## Aerial feature coordinate data

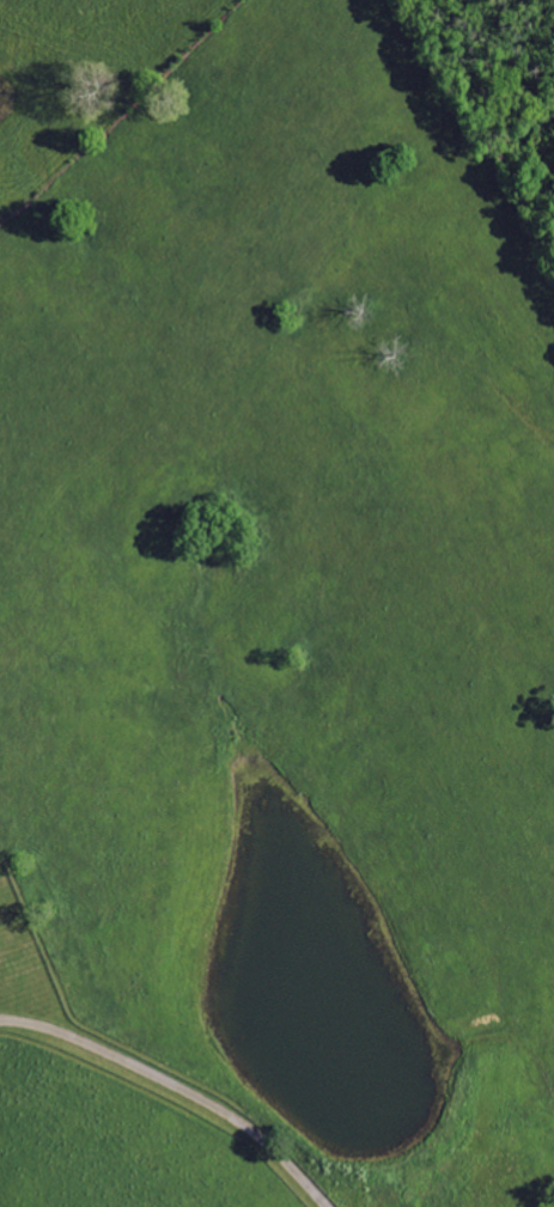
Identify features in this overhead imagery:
road: (182, 1087)

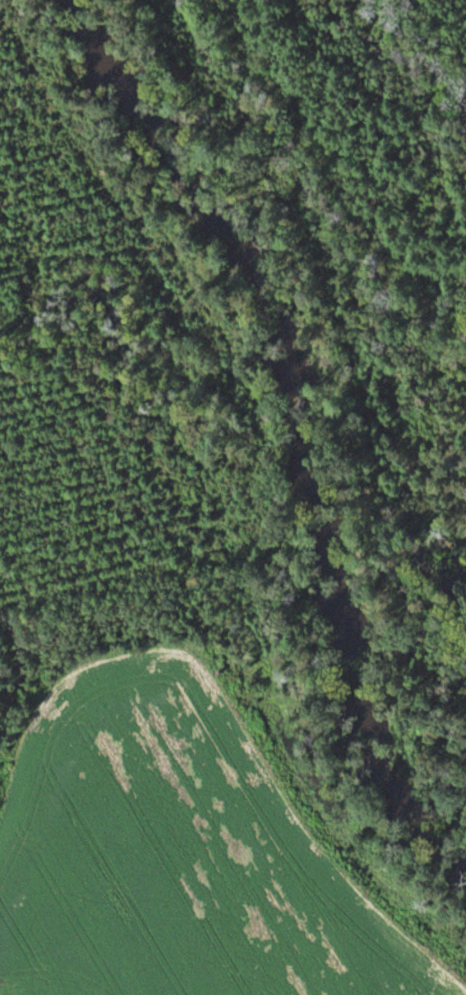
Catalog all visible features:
river: (302, 430)

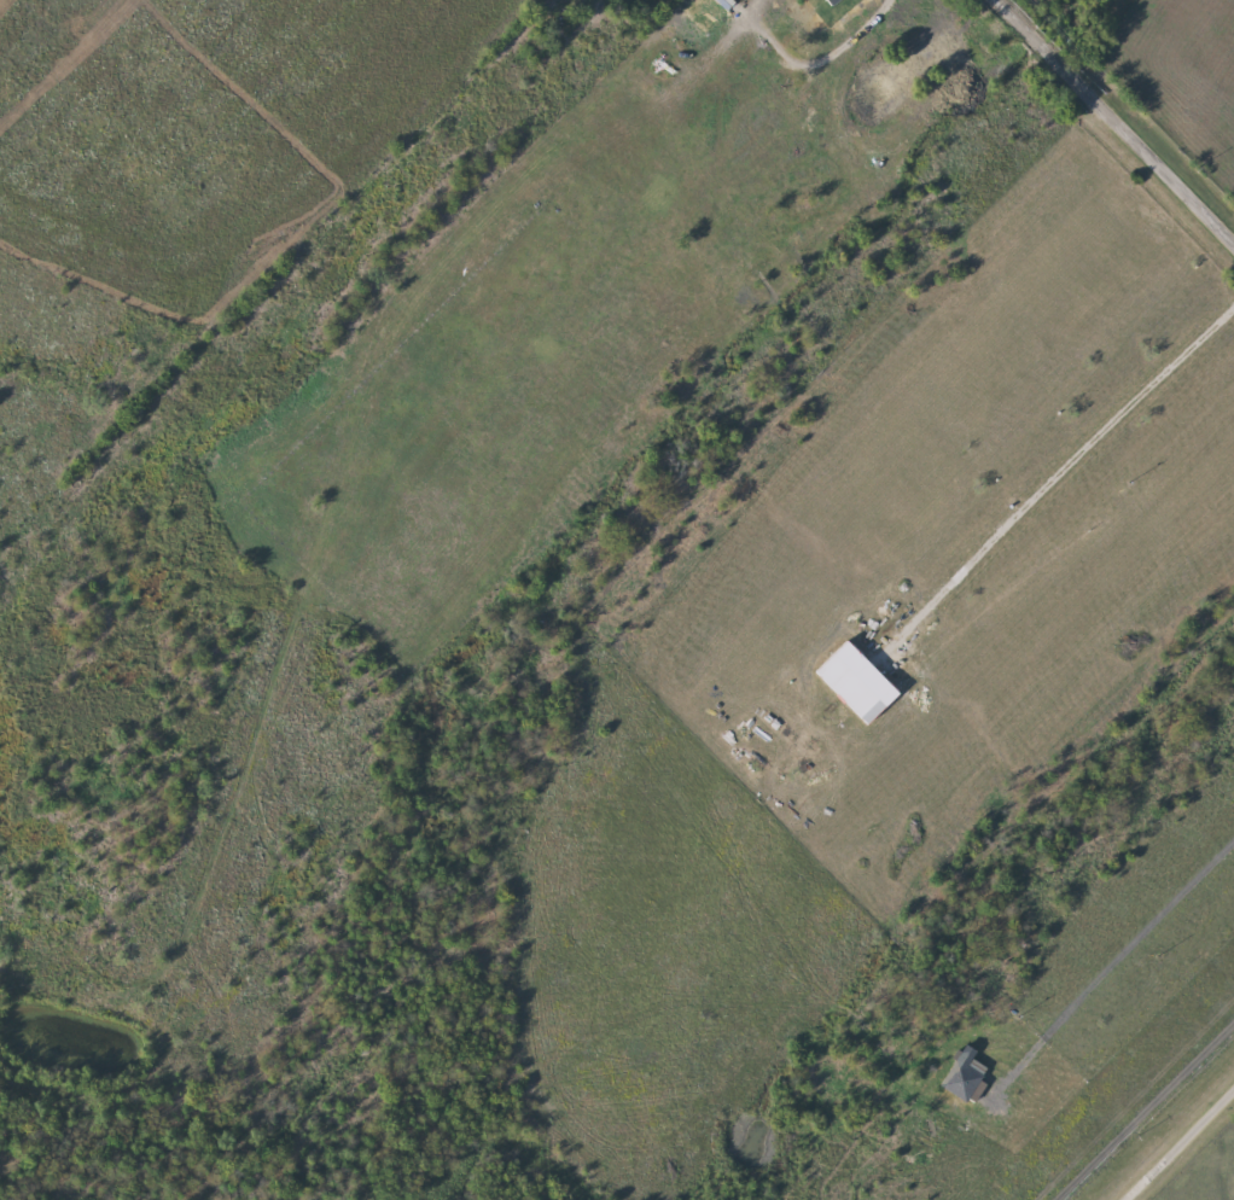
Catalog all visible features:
road: (1118, 118)
road: (1053, 478)
road: (1110, 962)
road: (1178, 1144)

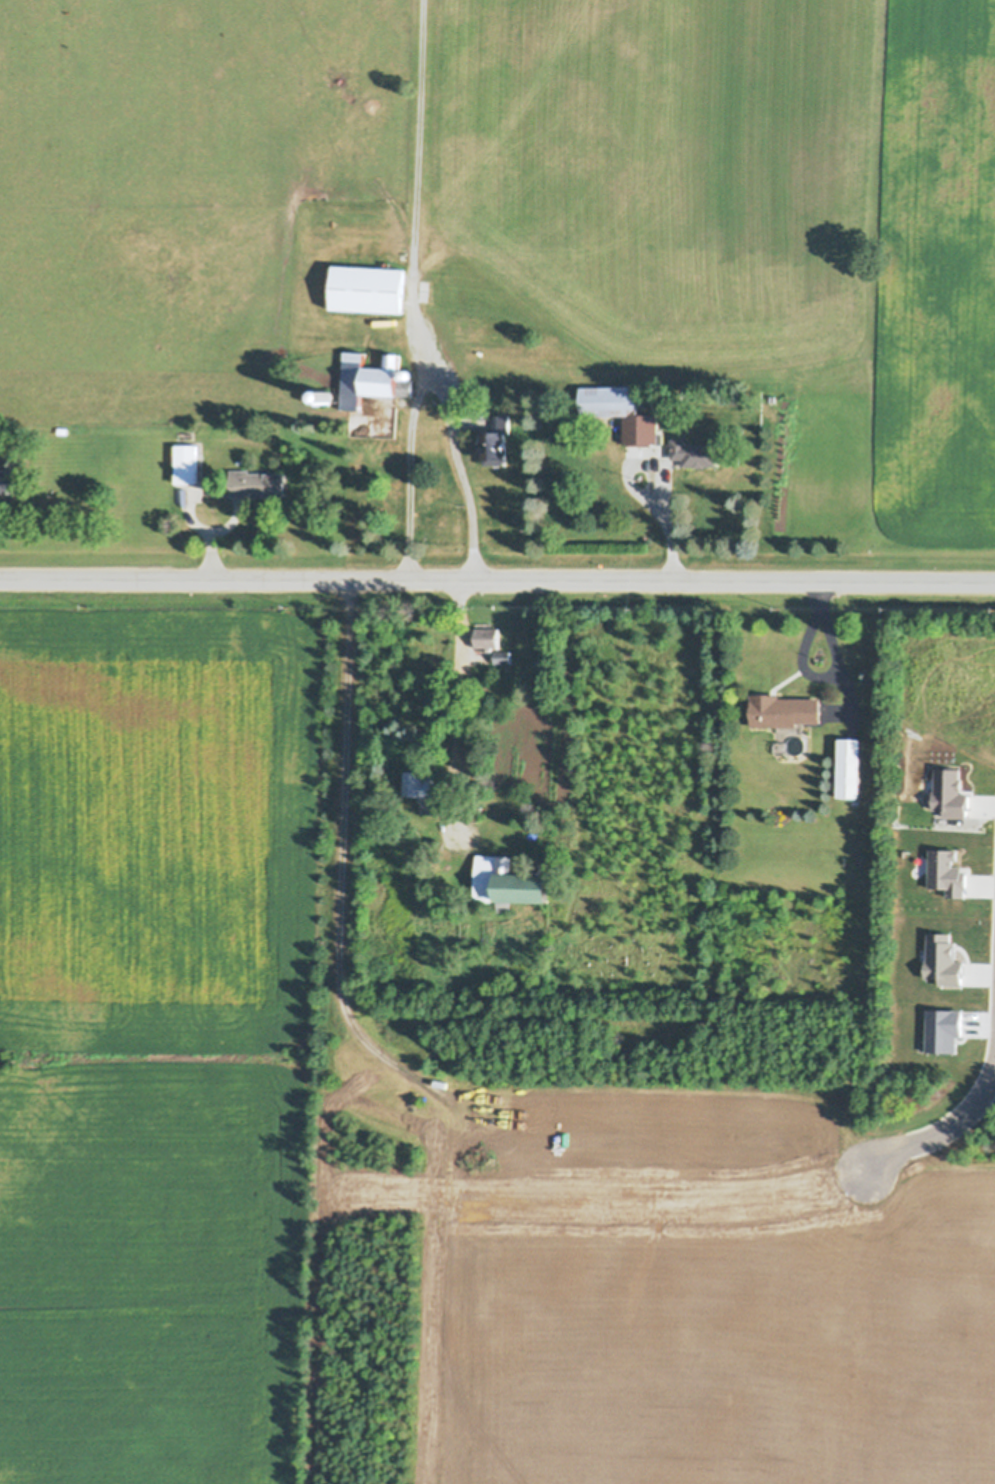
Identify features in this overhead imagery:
building: (369, 284)
building: (373, 375)
road: (435, 378)
building: (328, 394)
building: (623, 409)
building: (63, 428)
building: (185, 433)
building: (497, 438)
building: (695, 450)
building: (187, 461)
building: (7, 478)
building: (257, 481)
road: (648, 488)
road: (497, 584)
building: (486, 636)
building: (501, 655)
road: (456, 694)
building: (782, 708)
building: (849, 765)
building: (422, 787)
road: (341, 868)
building: (506, 881)
crop: (158, 1035)
road: (943, 1134)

## Job item
Each entry should be repeated exactly as it appears; the pictures stay out.

## Solution to the problem
Identify features in this overhead imagery:
road: (182, 1087)

Catalog all visible features:
river: (302, 430)

Catalog all visible features:
road: (1118, 118)
road: (1053, 478)
road: (1110, 962)
road: (1178, 1144)

Identify features in this overhead imagery:
building: (369, 284)
building: (373, 375)
road: (435, 378)
building: (328, 394)
building: (623, 409)
building: (63, 428)
building: (185, 433)
building: (497, 438)
building: (695, 450)
building: (187, 461)
building: (7, 478)
building: (257, 481)
road: (648, 488)
road: (497, 584)
building: (486, 636)
building: (501, 655)
road: (456, 694)
building: (782, 708)
building: (849, 765)
building: (422, 787)
road: (341, 868)
building: (506, 881)
crop: (158, 1035)
road: (943, 1134)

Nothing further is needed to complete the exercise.